(INPUT RECORDS Opens)

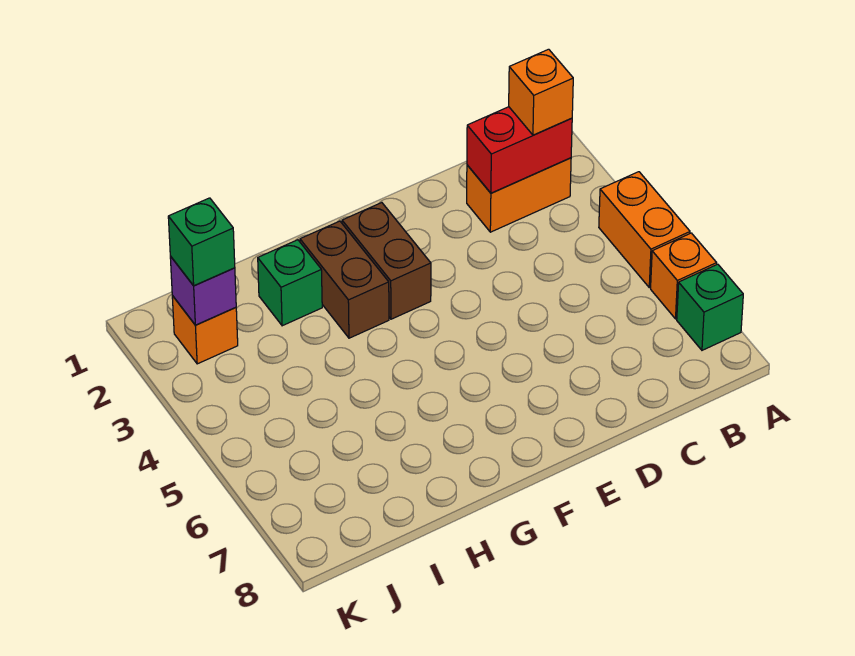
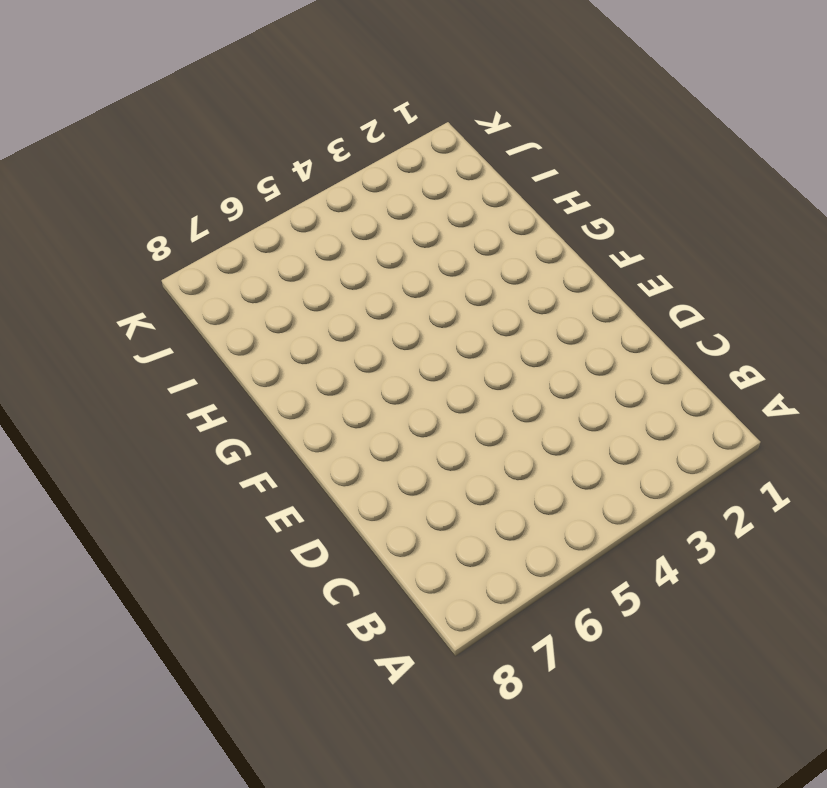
none -> orange brick A4:A5 level 1
none -> orange brick A6 level 1
none -> green brick A7 level 1

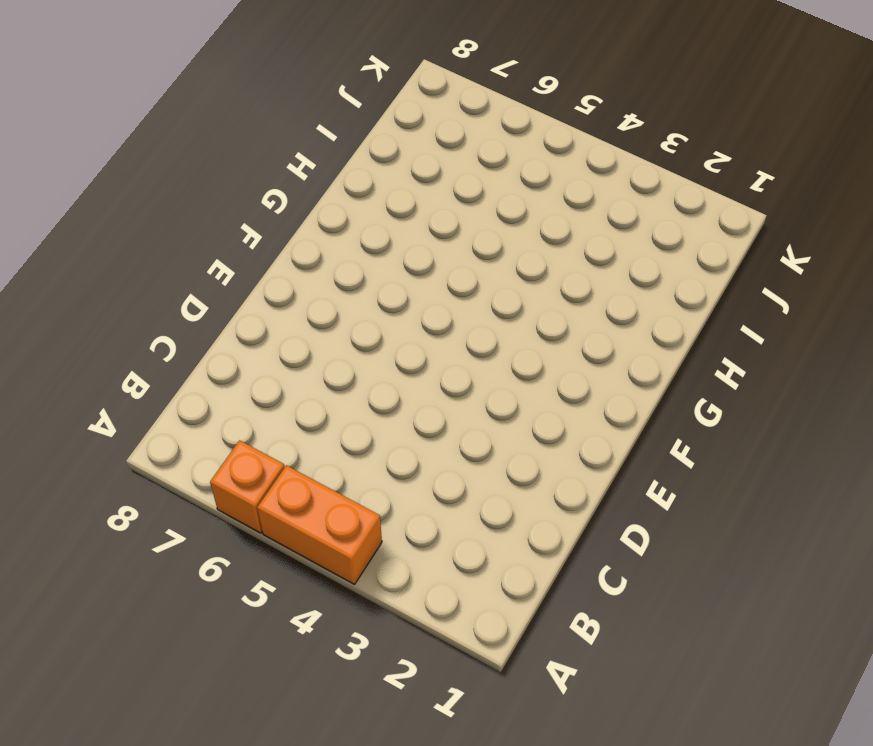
none -> green brick A7 level 1
none -> orange brick B2:C2 level 1
none -> brown brick F2:F3 level 1

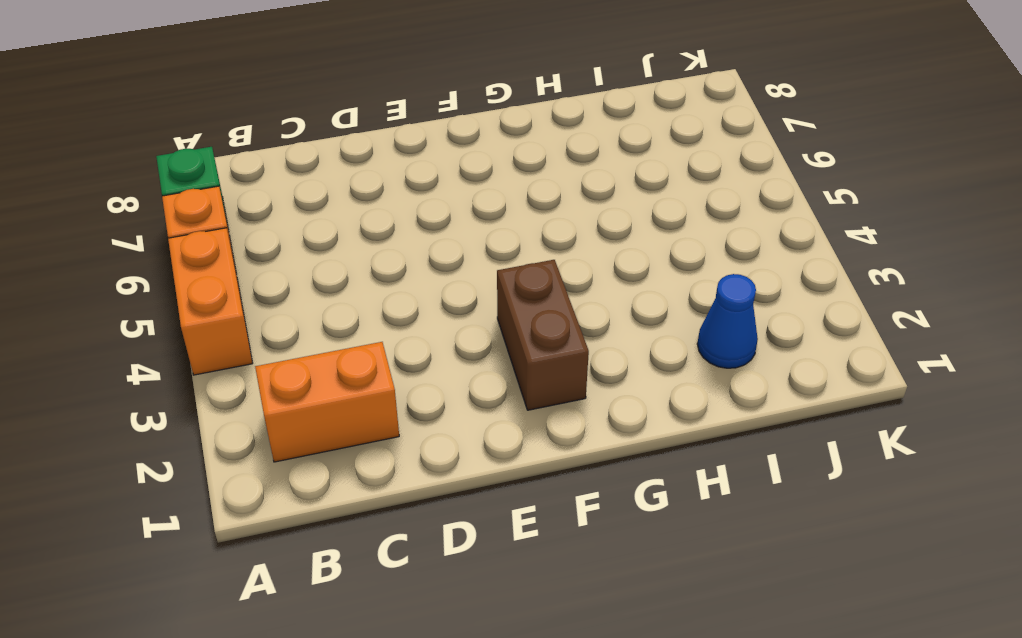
blue cone I2 level 1 -> none
none -> brown brick G2:G3 level 1
none -> green brick H2 level 1
none -> orange brick J2 level 1

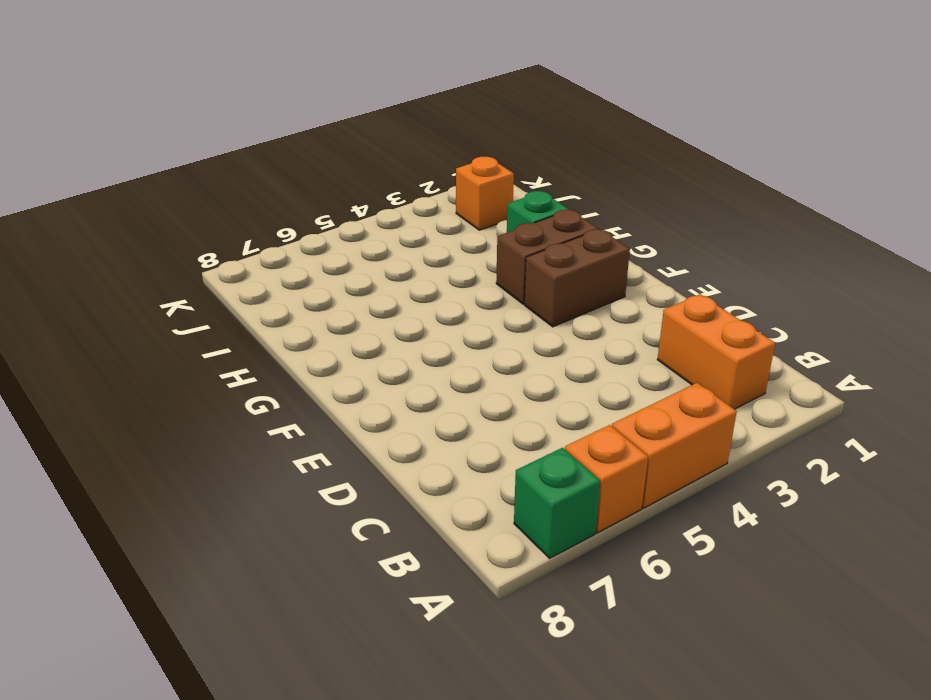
none -> red brick B2:C2 level 2
none -> purple brick J2 level 2
none -> orange brick B2 level 3

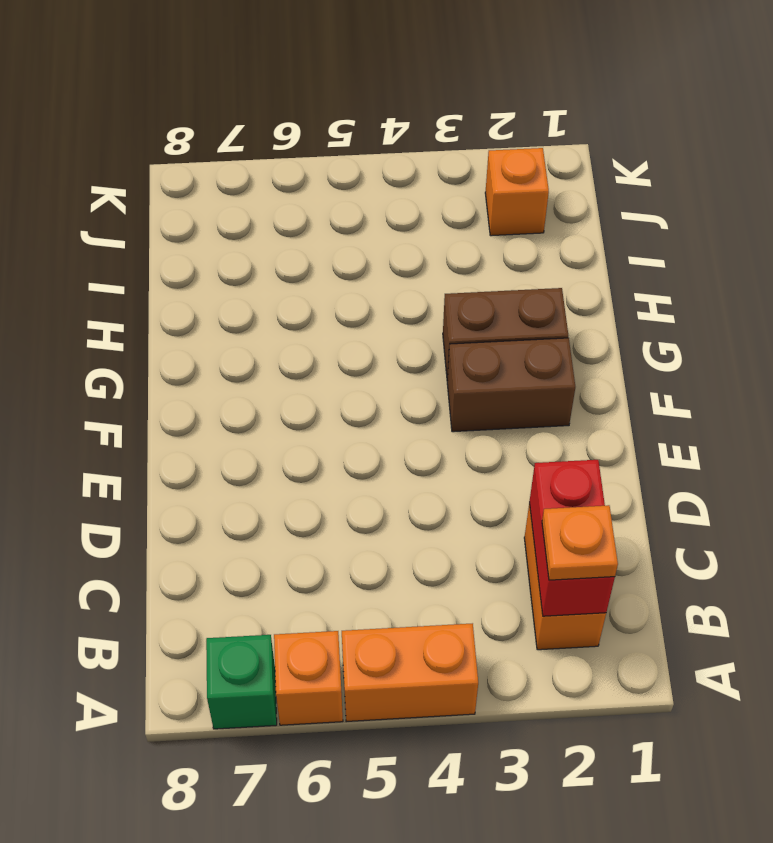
orange plate B2 level 3 -> orange brick B2 level 3
none -> green brick H2 level 1
none -> purple brick J2 level 2
none -> green brick J2 level 3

(INPUT RECORDS Closes)

TASK DESCRIPTION: Write out the data in full and exactly as given, though without the images.

EXPECTED ANSWER:
none -> orange brick A4:A5 level 1
none -> orange brick A6 level 1
none -> green brick A7 level 1

none -> green brick A7 level 1
none -> orange brick B2:C2 level 1
none -> brown brick F2:F3 level 1

blue cone I2 level 1 -> none
none -> brown brick G2:G3 level 1
none -> green brick H2 level 1
none -> orange brick J2 level 1

none -> red brick B2:C2 level 2
none -> purple brick J2 level 2
none -> orange brick B2 level 3

orange plate B2 level 3 -> orange brick B2 level 3
none -> green brick H2 level 1
none -> purple brick J2 level 2
none -> green brick J2 level 3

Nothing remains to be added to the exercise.